╭─ Data section
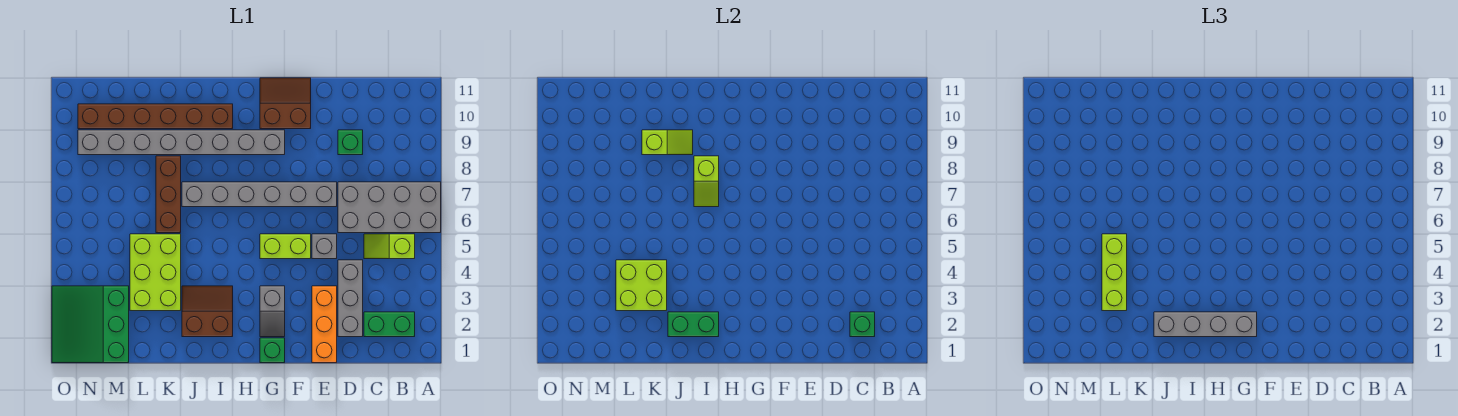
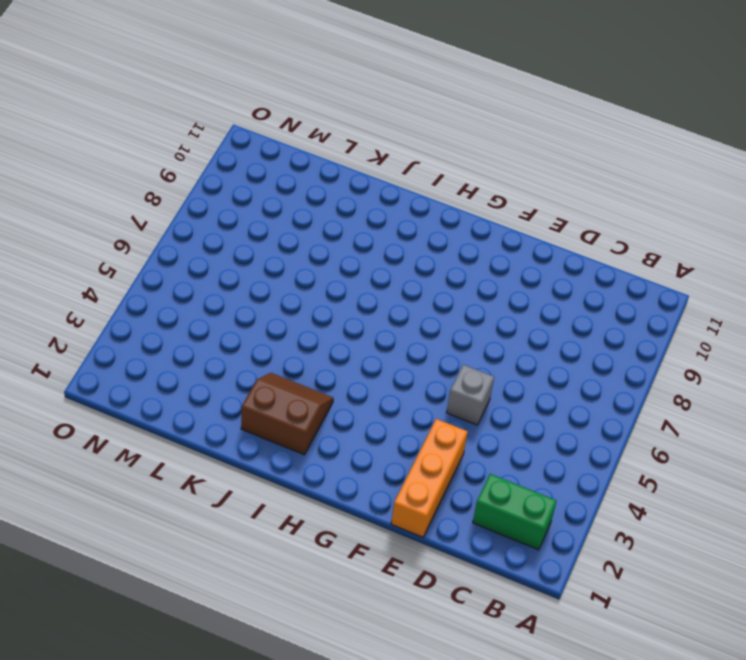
none -> grey brick A6:D7 level 1
none -> lime slope B5:C5 level 1 top B
none -> grey brick D2:D4 level 1

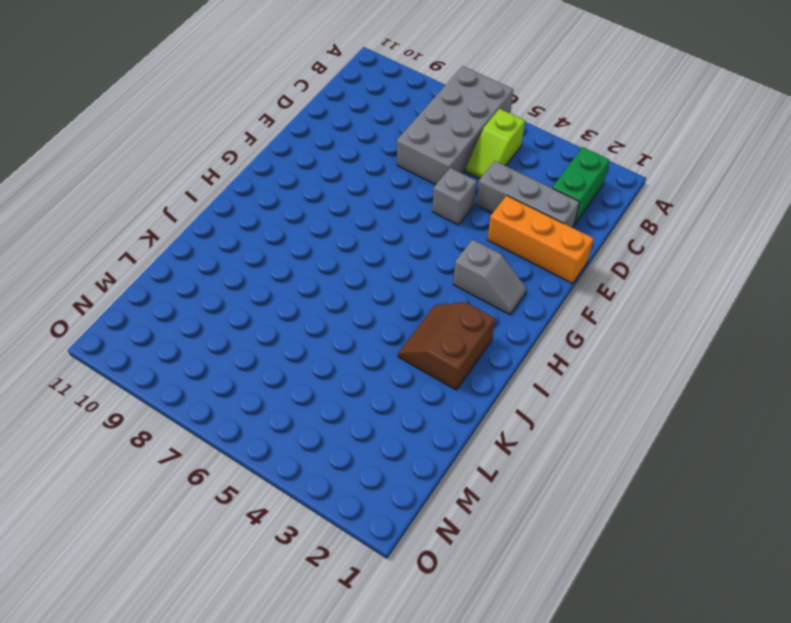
none -> green brick D9 level 1
none -> grey brick E7:J7 level 1
none -> lime brick F5:G5 level 1

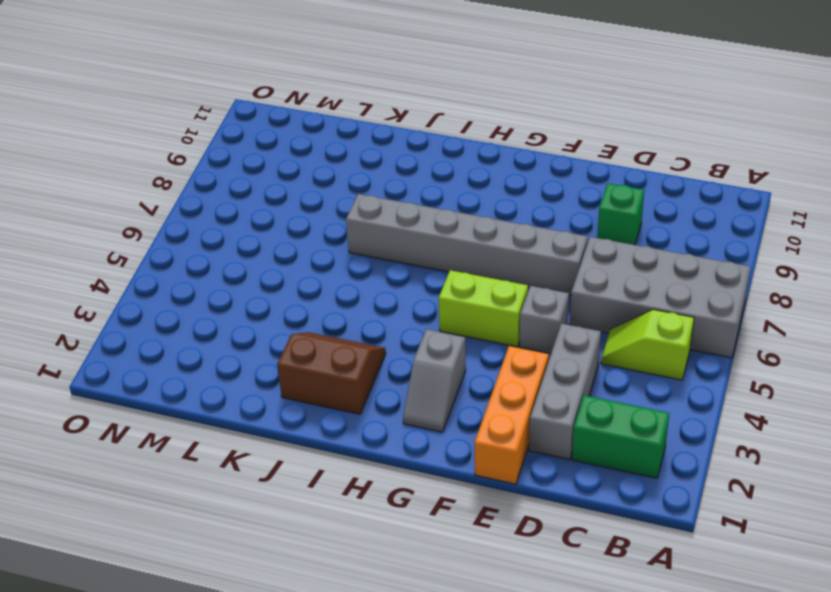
none -> brown slope F10:G11 level 1 top 10
none -> green brick G1 level 1
none -> grey brick G9:N9 level 1

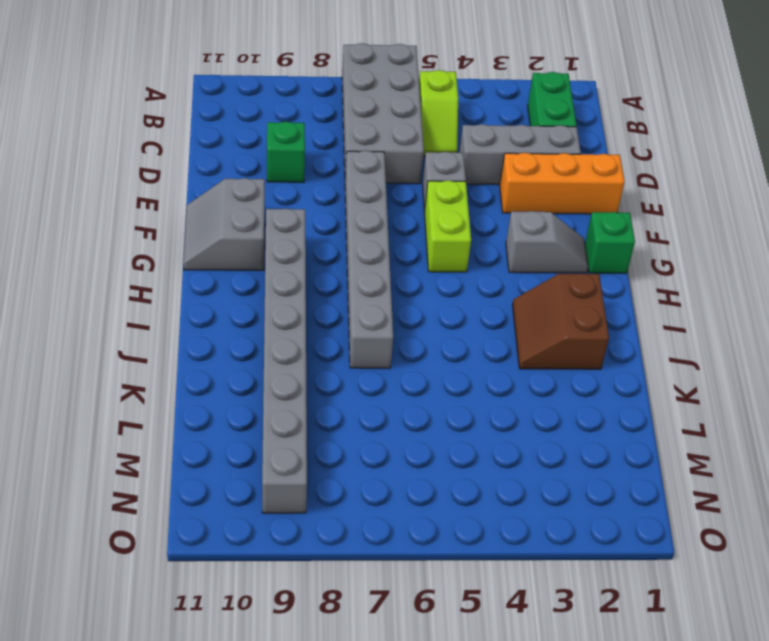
grey slope F10:G11 level 1 top 10 -> brown slope F10:G11 level 1 top 10
none -> brown brick I10:N10 level 1
none -> lime brick K3:L5 level 1
none -> brown brick K6:K8 level 1

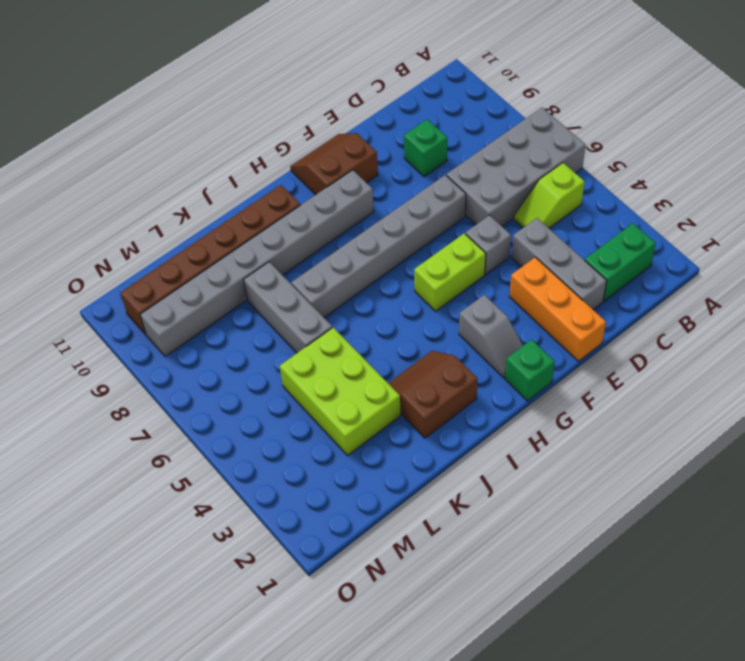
grey brick K6:K8 level 1 -> brown brick K6:K8 level 1
none -> green slope M1:O3 level 1 top M
none -> green brick C2 level 2
none -> green brick I2:J2 level 2

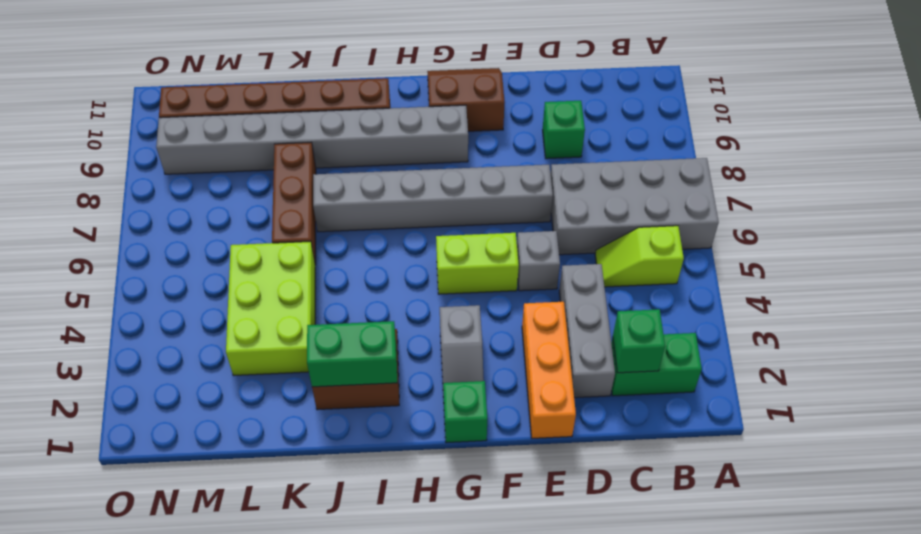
none -> green slope M1:O3 level 1 top M
none -> lime slope I7:I8 level 2 top 8
none -> lime slope J9:K9 level 2 top K

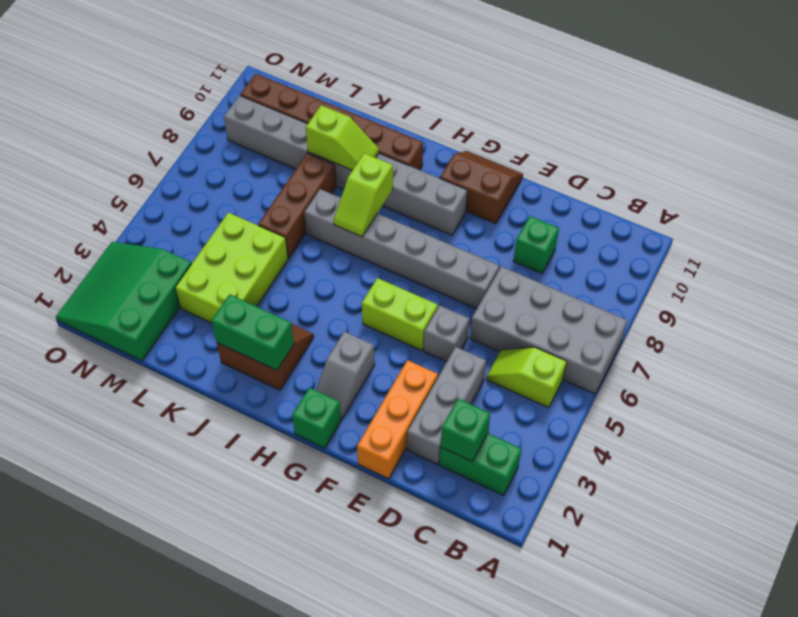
none -> lime brick K3:L4 level 2
none -> grey brick G2:J2 level 3
none -> lime brick L3:L5 level 3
╰─
Copy out only the lines from the one containing "grey slope F10:G11" to the end of the entries, unchanged. Drop the pictures.

grey slope F10:G11 level 1 top 10 -> brown slope F10:G11 level 1 top 10
none -> brown brick I10:N10 level 1
none -> lime brick K3:L5 level 1
none -> brown brick K6:K8 level 1

grey brick K6:K8 level 1 -> brown brick K6:K8 level 1
none -> green slope M1:O3 level 1 top M
none -> green brick C2 level 2
none -> green brick I2:J2 level 2

none -> green slope M1:O3 level 1 top M
none -> lime slope I7:I8 level 2 top 8
none -> lime slope J9:K9 level 2 top K

none -> lime brick K3:L4 level 2
none -> grey brick G2:J2 level 3
none -> lime brick L3:L5 level 3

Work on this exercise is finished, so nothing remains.